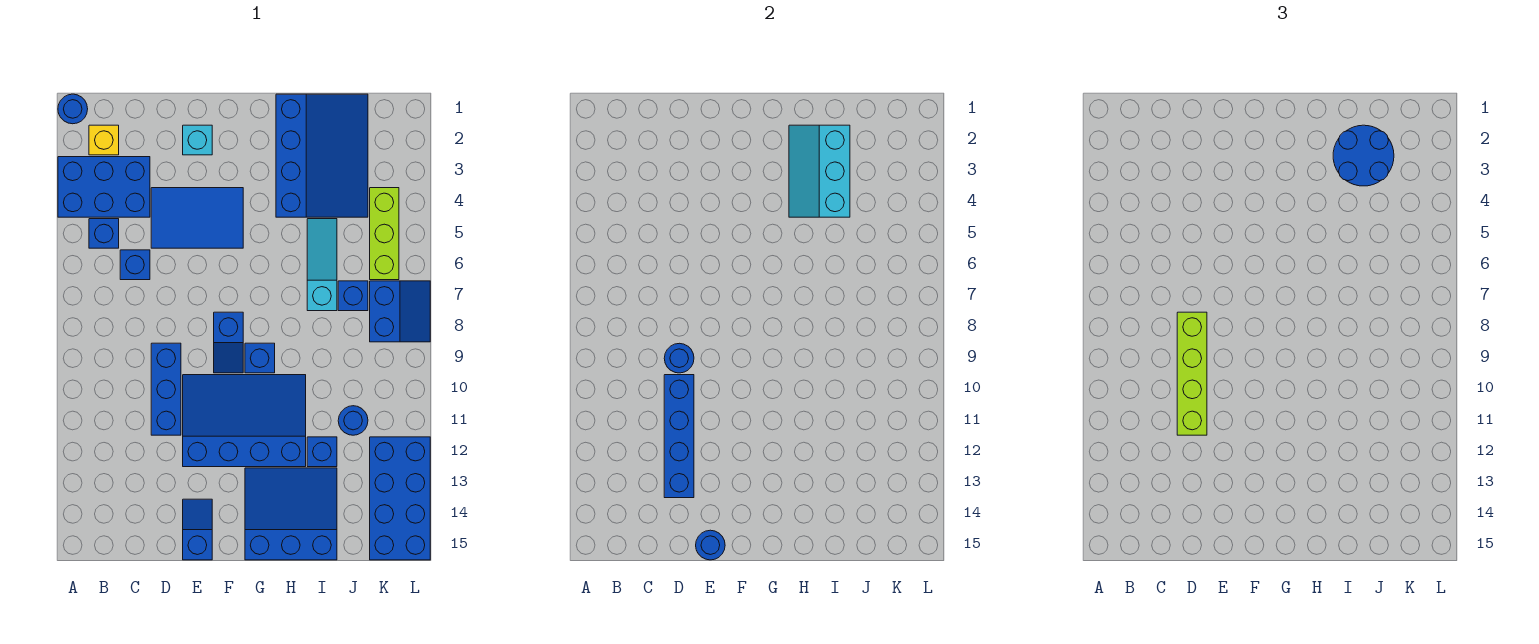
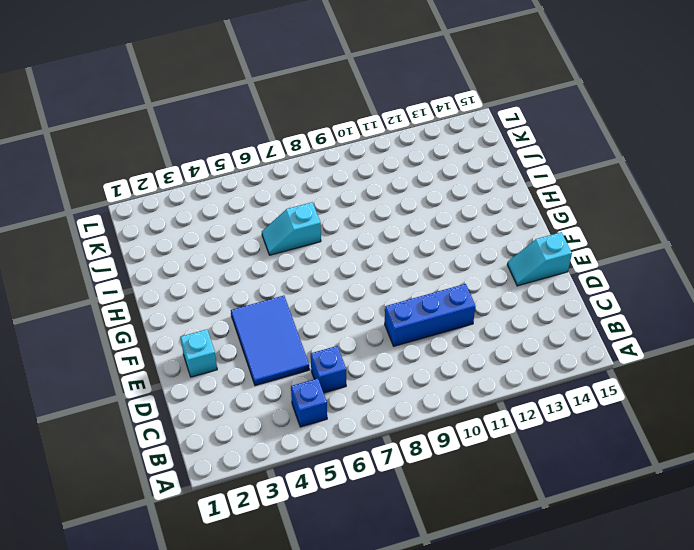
cyan slope E14:E15 level 1 top 15 -> blue slope E14:E15 level 1 top 15
cyan slope I6:I7 level 1 top 7 -> cyan slope I5:I7 level 1 top 7
none -> blue round brick A1 level 1
none -> blue brick A3:C4 level 1
none -> yellow brick B2 level 1

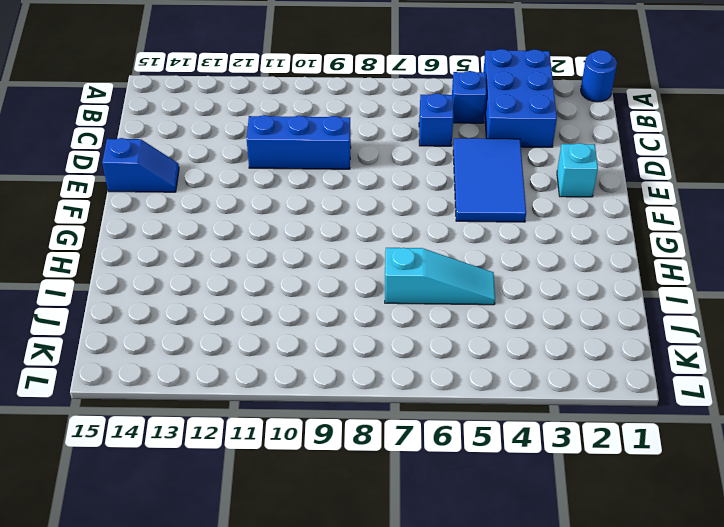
none -> yellow brick B2 level 1
none -> blue slope E10:H12 level 1 top 12
none -> blue slope F8:F9 level 1 top 8

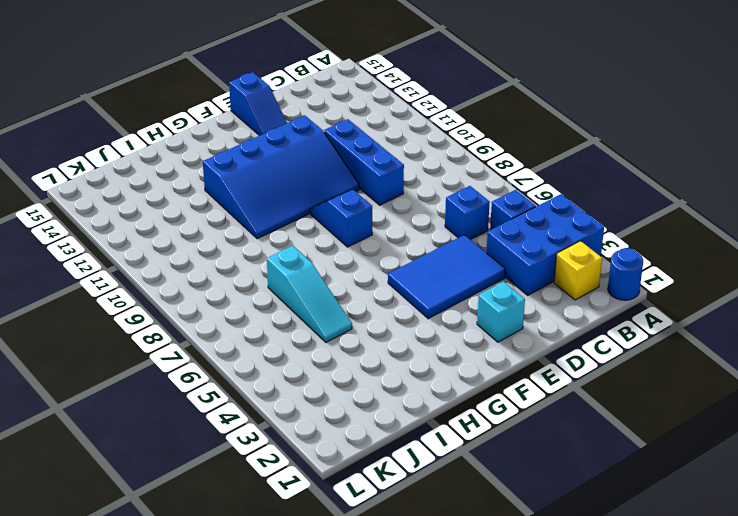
none -> blue brick G9 level 1
none -> blue slope G13:I15 level 1 top 15
none -> blue slope H1:J4 level 1 top H

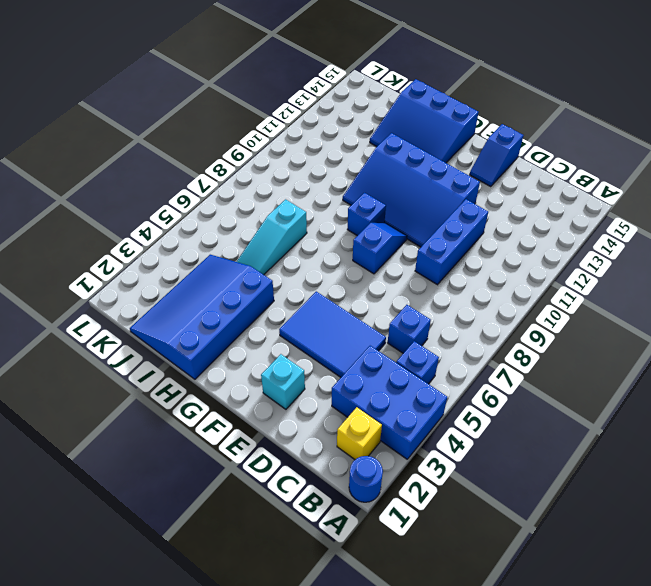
none -> blue brick I12 level 1
none -> blue brick J7 level 1
none -> blue round brick J11 level 1

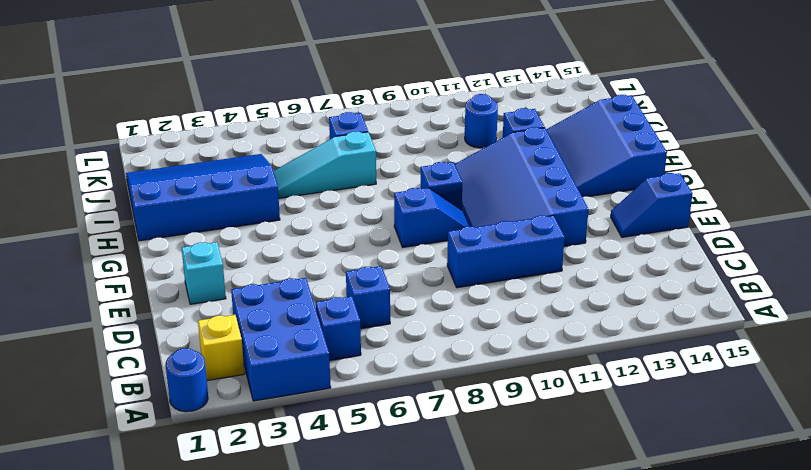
none -> blue tile D4:F5 level 1
none -> lime brick K4:K6 level 1
none -> blue slope K7:L8 level 1 top K

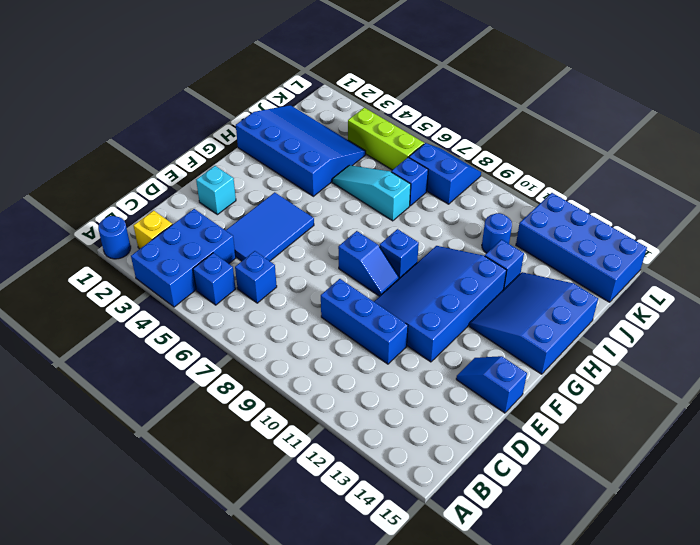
none -> blue round brick D9 level 2
none -> blue brick D10:D13 level 2
none -> blue round brick E15 level 2

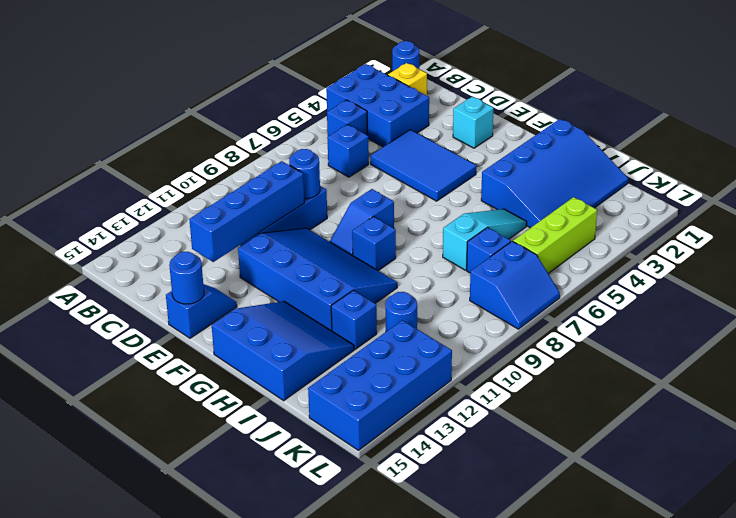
none -> cyan slope H2:I4 level 2 top I
none -> lime brick D8:D11 level 3
none -> blue round brick I2:J3 level 3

====

ASSIGNED TASK: Retype each line above exactly and leave out any picture.

SOLVED EXERCISE:
cyan slope E14:E15 level 1 top 15 -> blue slope E14:E15 level 1 top 15
cyan slope I6:I7 level 1 top 7 -> cyan slope I5:I7 level 1 top 7
none -> blue round brick A1 level 1
none -> blue brick A3:C4 level 1
none -> yellow brick B2 level 1

none -> yellow brick B2 level 1
none -> blue slope E10:H12 level 1 top 12
none -> blue slope F8:F9 level 1 top 8

none -> blue brick G9 level 1
none -> blue slope G13:I15 level 1 top 15
none -> blue slope H1:J4 level 1 top H

none -> blue brick I12 level 1
none -> blue brick J7 level 1
none -> blue round brick J11 level 1

none -> blue tile D4:F5 level 1
none -> lime brick K4:K6 level 1
none -> blue slope K7:L8 level 1 top K

none -> blue round brick D9 level 2
none -> blue brick D10:D13 level 2
none -> blue round brick E15 level 2

none -> cyan slope H2:I4 level 2 top I
none -> lime brick D8:D11 level 3
none -> blue round brick I2:J3 level 3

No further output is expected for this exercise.